• [BRIEF] Identify all lines in the data containing the string "brick". Copy them out.

DATA PROVIDED below:

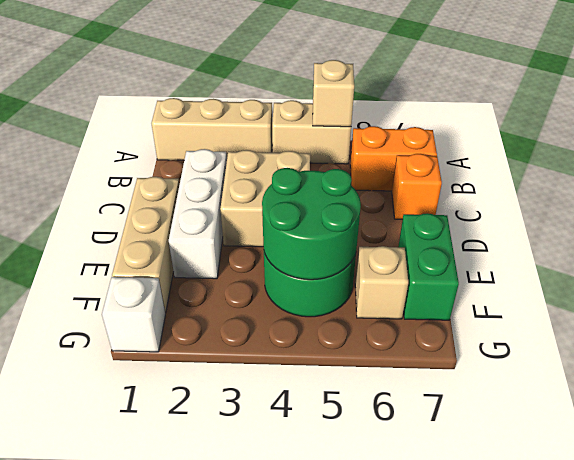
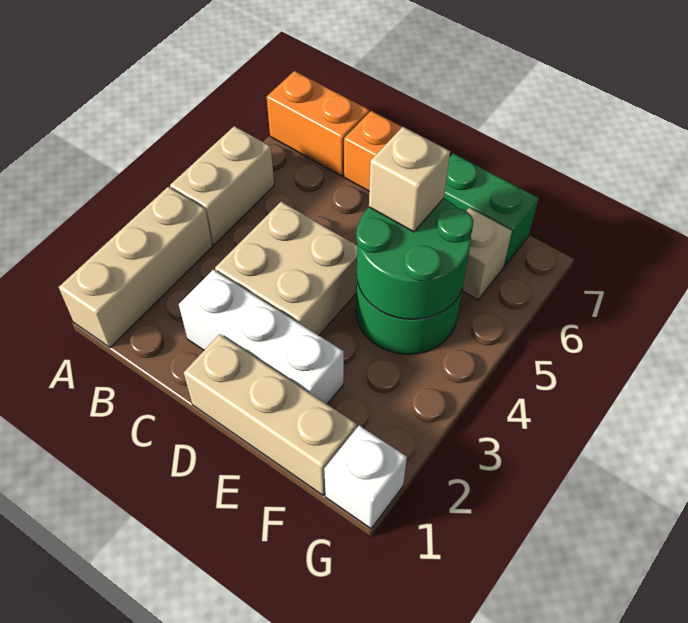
tan brick A5 level 2 -> tan brick E5 level 3
orange brick B6:B7 level 1 -> orange brick A7:B7 level 1

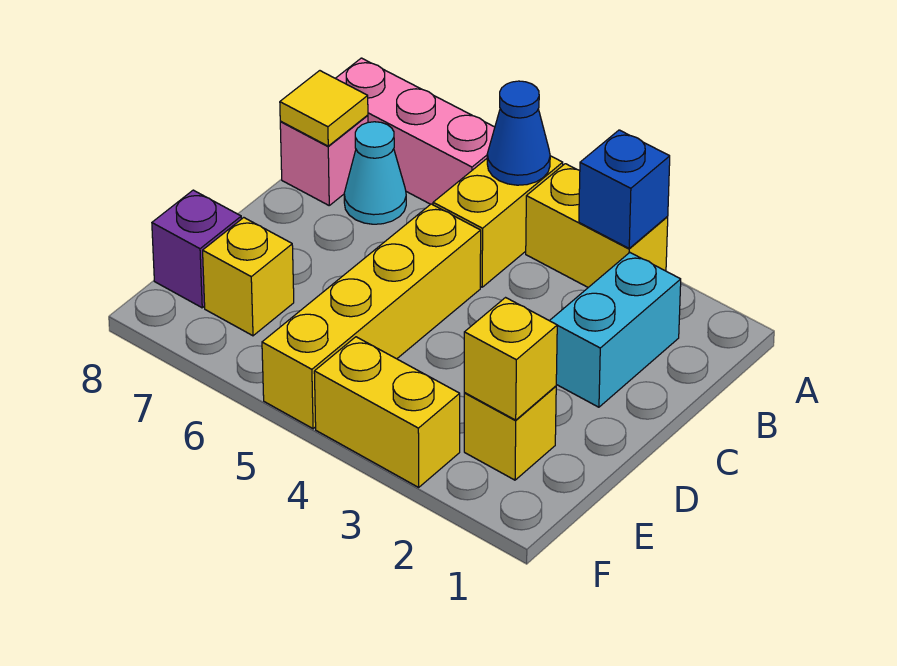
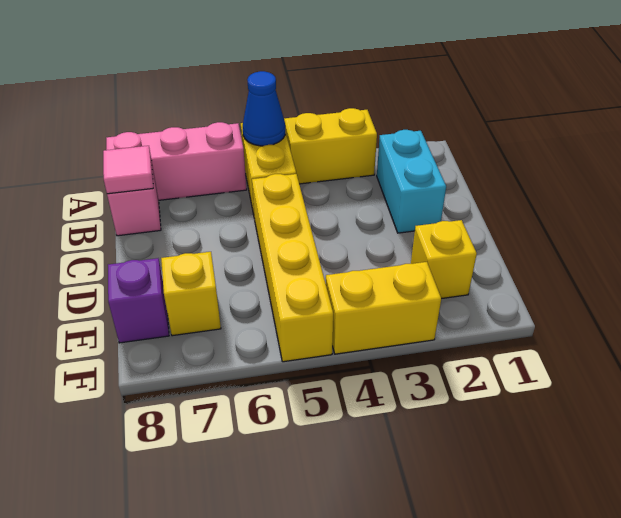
blue brick A3 level 2 -> none
cyan cone B7 level 1 -> none
yellow tile B8 level 2 -> pink tile B8 level 2
yellow brick E2 level 2 -> none

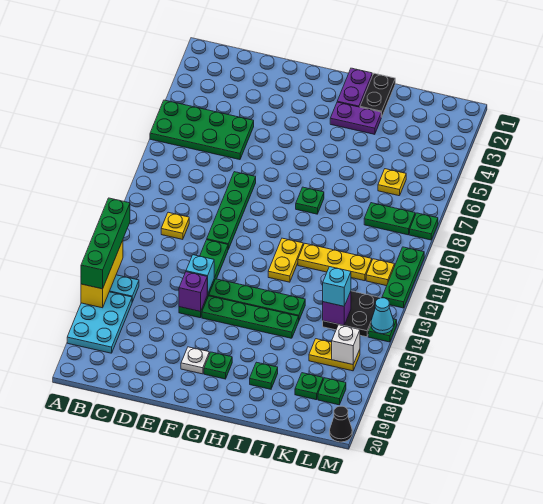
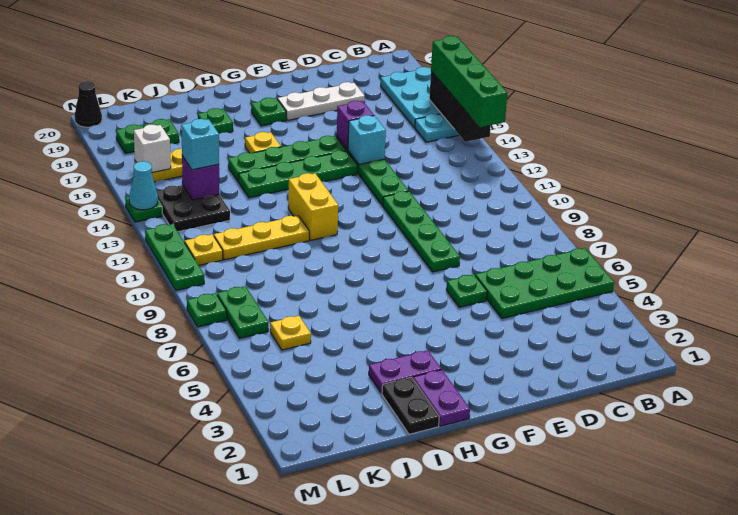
yellow brick A14:A16 level 2 -> black brick A14:A16 level 2
yellow plate C11 level 1 -> yellow plate H16 level 1
white plate F18 level 1 -> white plate D18:F18 level 1
green plate H8 level 1 -> green plate E6 level 1
yellow plate H11:H12 level 1 -> yellow brick H11:H12 level 1
green plate K8:L8 level 1 -> green plate L7:L8 level 1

End of DATA PROVIDED.

• [RESPONSE TO THIS TASK]
tan brick A5 level 2 -> tan brick E5 level 3
orange brick B6:B7 level 1 -> orange brick A7:B7 level 1
blue brick A3 level 2 -> none
yellow brick E2 level 2 -> none
yellow brick A14:A16 level 2 -> black brick A14:A16 level 2
yellow plate H11:H12 level 1 -> yellow brick H11:H12 level 1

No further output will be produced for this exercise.